(Problem):
The reply should match the listing below character for character, except that no image is carried over.
[Stored data]
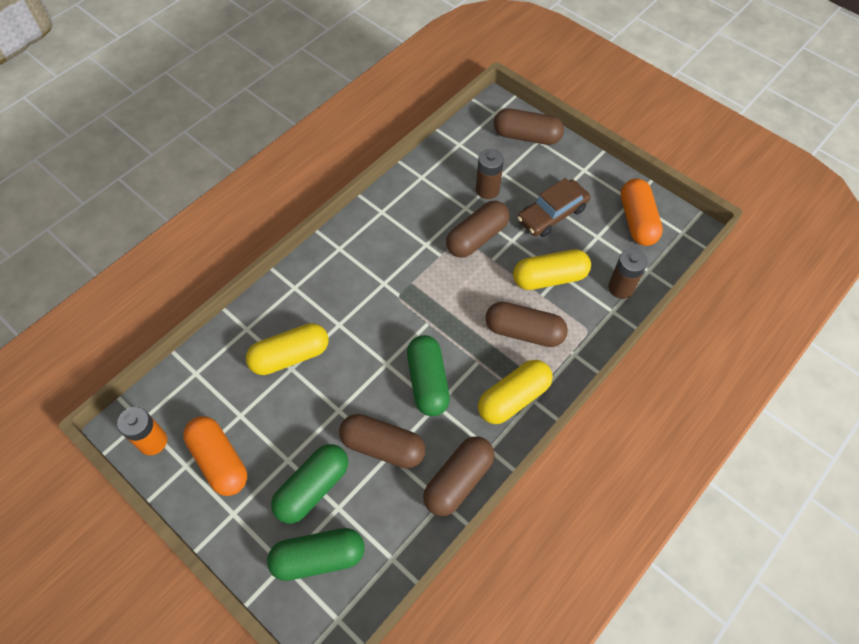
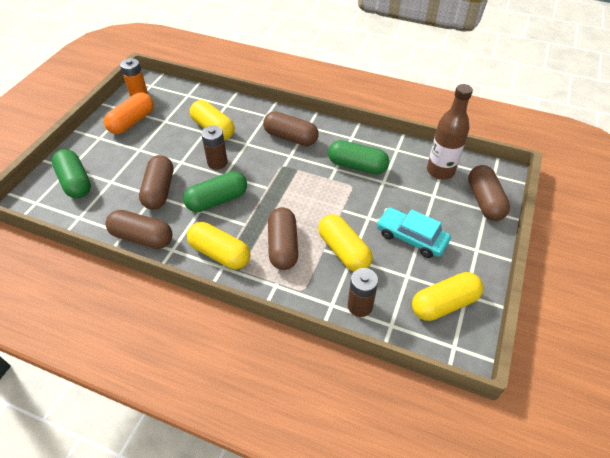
camera: 70 degrees right, 10 degrees down
green capsule [271,444,348,524] -> green capsule moved to [328,140,389,175]
brown capsule [446,201,509,258] -> brown capsule moved to [263,111,319,146]
brown battery [476,149,504,199] -> brown battery moved to [201,125,228,170]
brown car [517,178,590,237] -> turquoise car [376,207,451,258]
orange capsule [621,179,663,246] -> yellow capsule [412,272,483,321]
none -> brown bottle [427,84,473,180]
[/Stored data]
(Response to this exercise):
camera: 70 degrees right, 10 degrees down
green capsule [271,444,348,524] -> green capsule moved to [328,140,389,175]
brown capsule [446,201,509,258] -> brown capsule moved to [263,111,319,146]
brown battery [476,149,504,199] -> brown battery moved to [201,125,228,170]
brown car [517,178,590,237] -> turquoise car [376,207,451,258]
orange capsule [621,179,663,246] -> yellow capsule [412,272,483,321]
none -> brown bottle [427,84,473,180]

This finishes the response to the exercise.